- [Request]
In the data below, find the line containing "yellow house [150,384,225,474] -> none" and the line containing "red marker [294,42,377,74] -> none", then reproduce them and every line between, exactly. Omit pictures.

- [Material for the task]
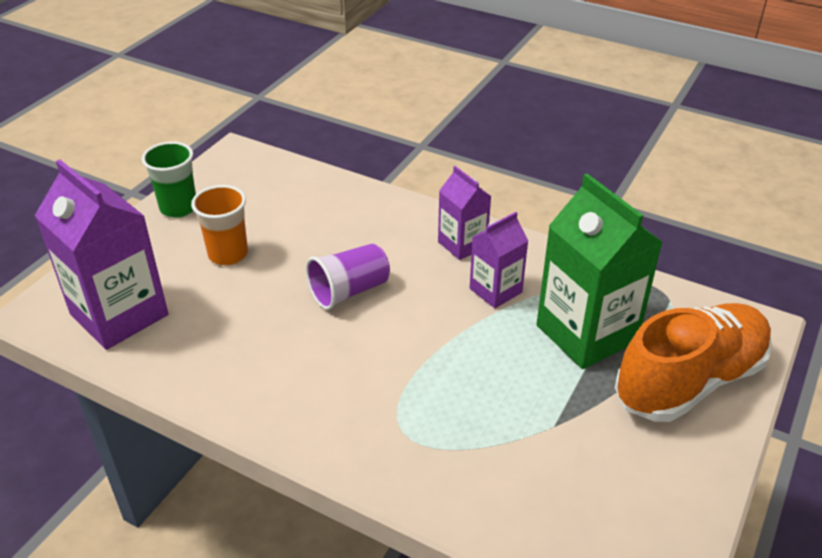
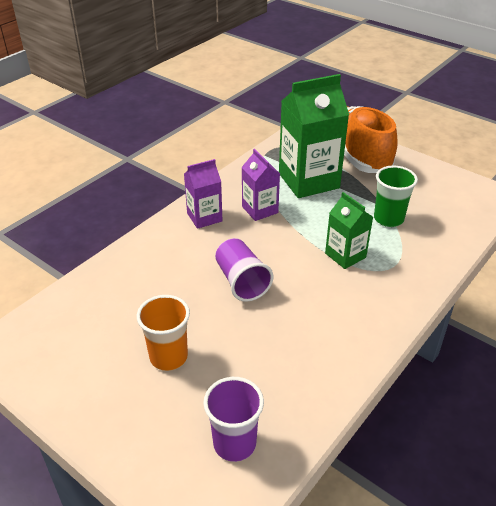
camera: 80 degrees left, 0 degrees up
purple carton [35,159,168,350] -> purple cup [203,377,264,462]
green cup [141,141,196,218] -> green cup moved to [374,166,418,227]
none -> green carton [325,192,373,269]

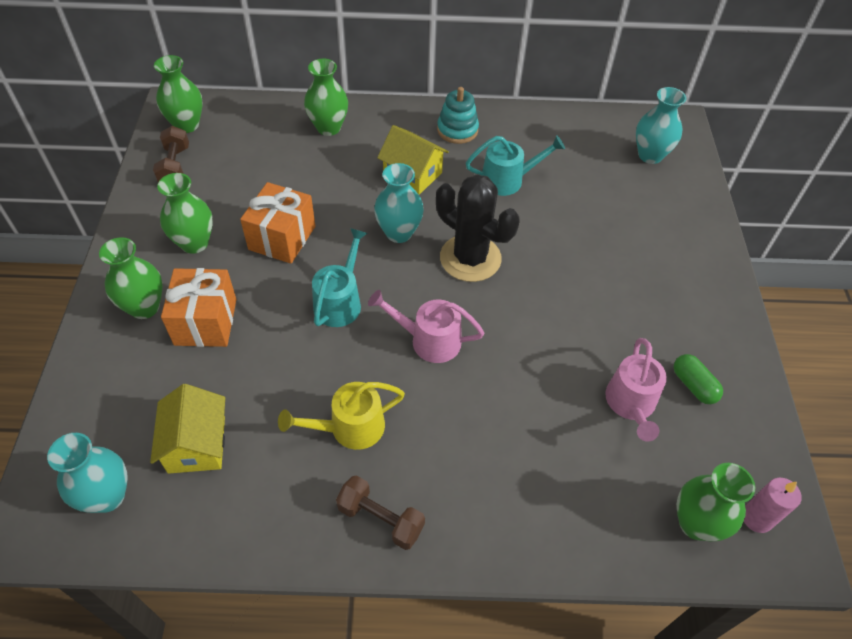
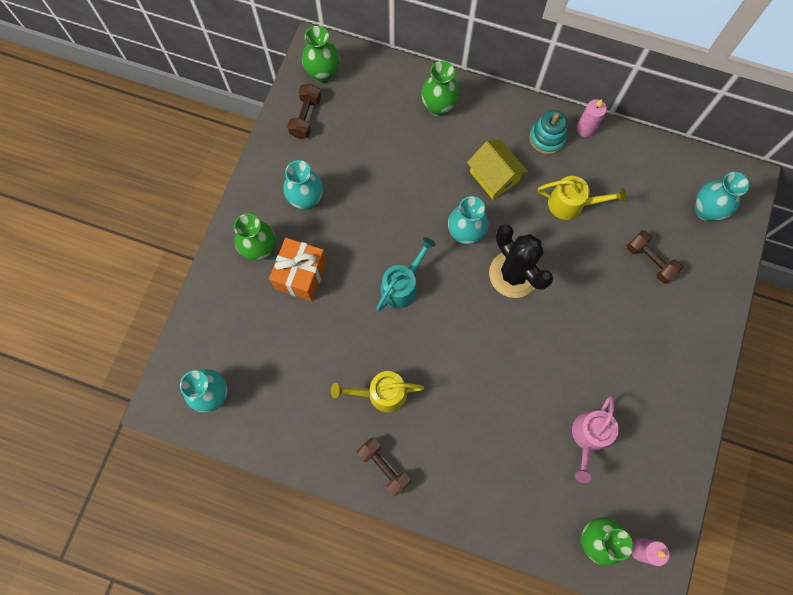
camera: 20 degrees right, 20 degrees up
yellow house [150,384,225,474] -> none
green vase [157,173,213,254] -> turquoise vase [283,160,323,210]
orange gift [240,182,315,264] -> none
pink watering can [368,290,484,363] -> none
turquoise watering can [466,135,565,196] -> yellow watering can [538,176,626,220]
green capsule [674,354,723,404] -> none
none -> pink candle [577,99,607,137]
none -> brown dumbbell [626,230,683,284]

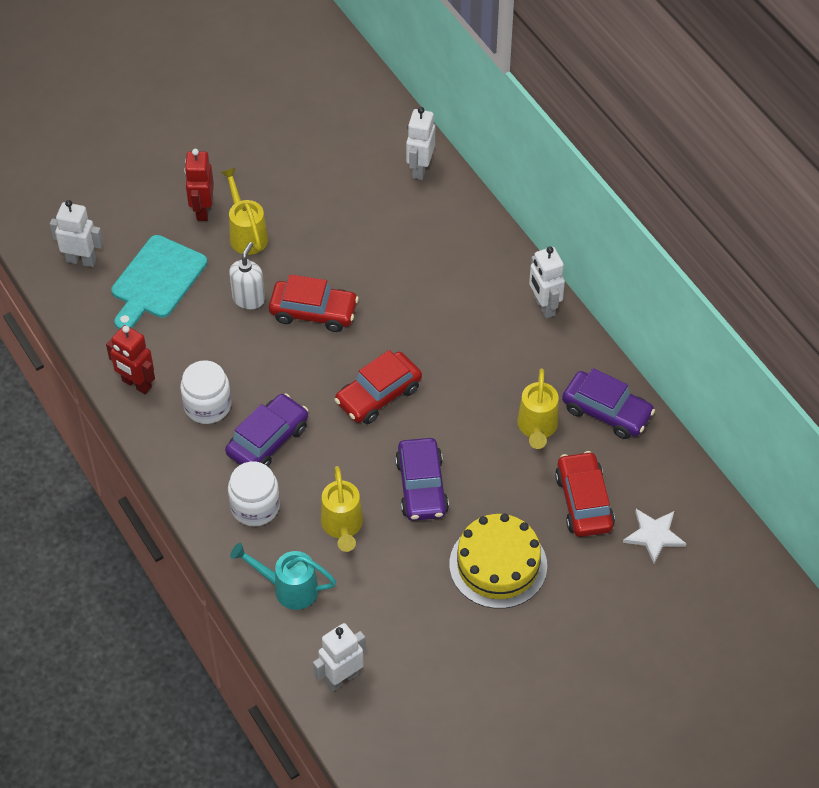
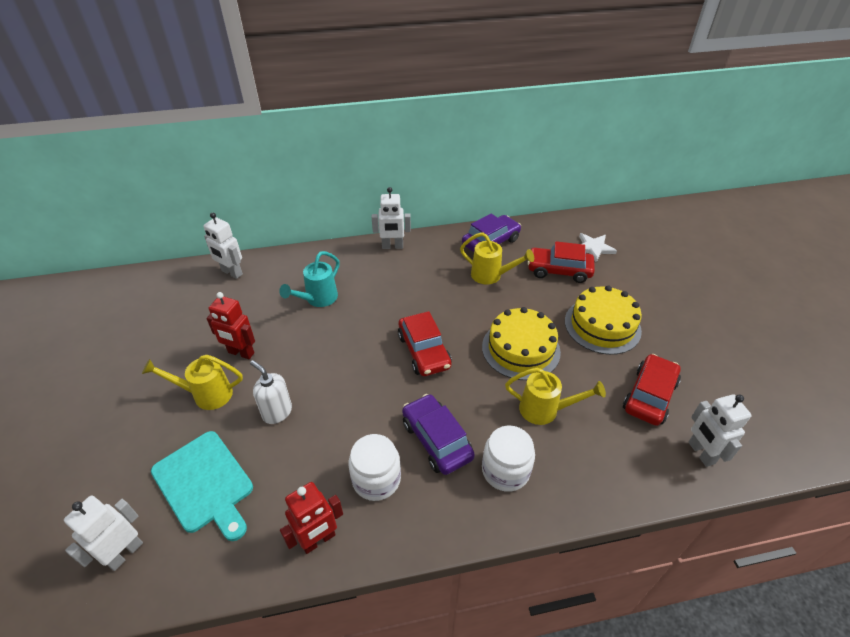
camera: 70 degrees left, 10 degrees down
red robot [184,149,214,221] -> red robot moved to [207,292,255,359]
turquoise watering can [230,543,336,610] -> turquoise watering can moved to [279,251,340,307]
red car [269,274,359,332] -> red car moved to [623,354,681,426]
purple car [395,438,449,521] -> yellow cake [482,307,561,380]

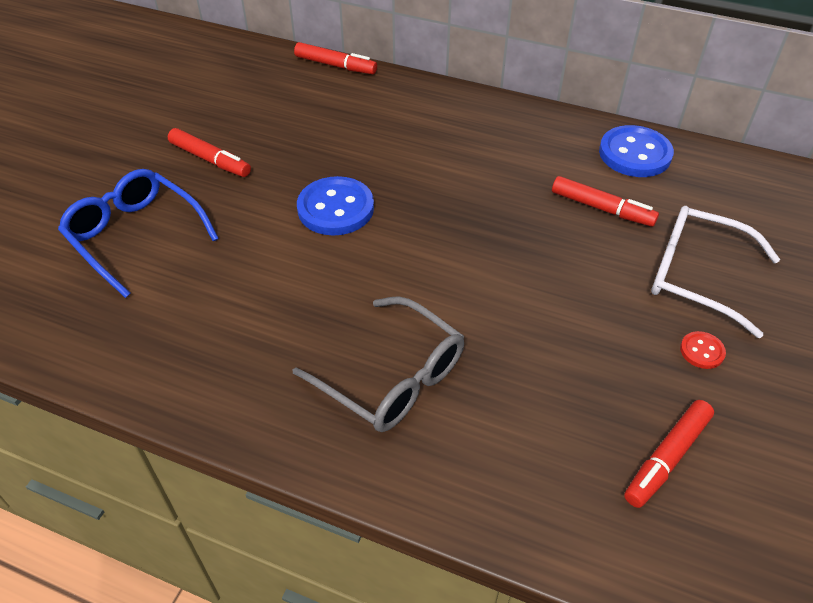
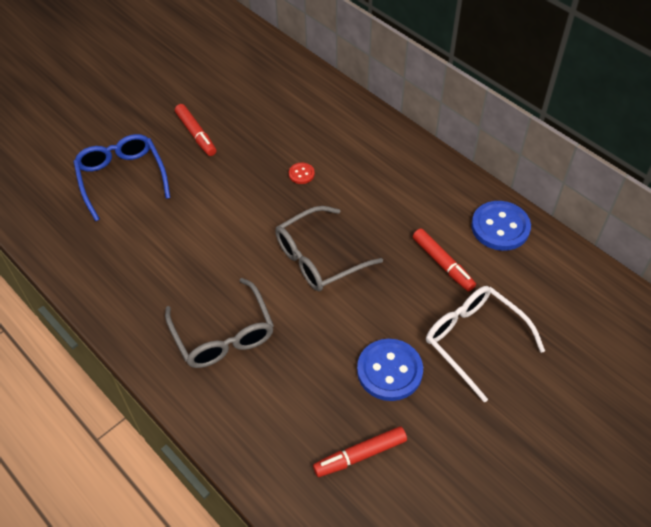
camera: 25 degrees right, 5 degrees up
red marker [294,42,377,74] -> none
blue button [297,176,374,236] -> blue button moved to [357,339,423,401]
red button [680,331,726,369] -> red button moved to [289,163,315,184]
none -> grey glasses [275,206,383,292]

- [Exercise solution]
yellow house [150,384,225,474] -> none
green vase [157,173,213,254] -> turquoise vase [283,160,323,210]
orange gift [240,182,315,264] -> none
pink watering can [368,290,484,363] -> none
turquoise watering can [466,135,565,196] -> yellow watering can [538,176,626,220]
green capsule [674,354,723,404] -> none
none -> pink candle [577,99,607,137]
none -> brown dumbbell [626,230,683,284]

camera: 70 degrees left, 10 degrees down
red robot [184,149,214,221] -> red robot moved to [207,292,255,359]
turquoise watering can [230,543,336,610] -> turquoise watering can moved to [279,251,340,307]
red car [269,274,359,332] -> red car moved to [623,354,681,426]
purple car [395,438,449,521] -> yellow cake [482,307,561,380]

camera: 25 degrees right, 5 degrees up
red marker [294,42,377,74] -> none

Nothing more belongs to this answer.